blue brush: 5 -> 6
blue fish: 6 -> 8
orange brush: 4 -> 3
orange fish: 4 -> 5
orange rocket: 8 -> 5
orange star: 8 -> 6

TASK DESCRIPTION:
Your answer must be the complete listing, retyped exactly.

REPLY:
blue brush: 5 -> 6
blue fish: 6 -> 8
orange brush: 4 -> 3
orange fish: 4 -> 5
orange rocket: 8 -> 5
orange star: 8 -> 6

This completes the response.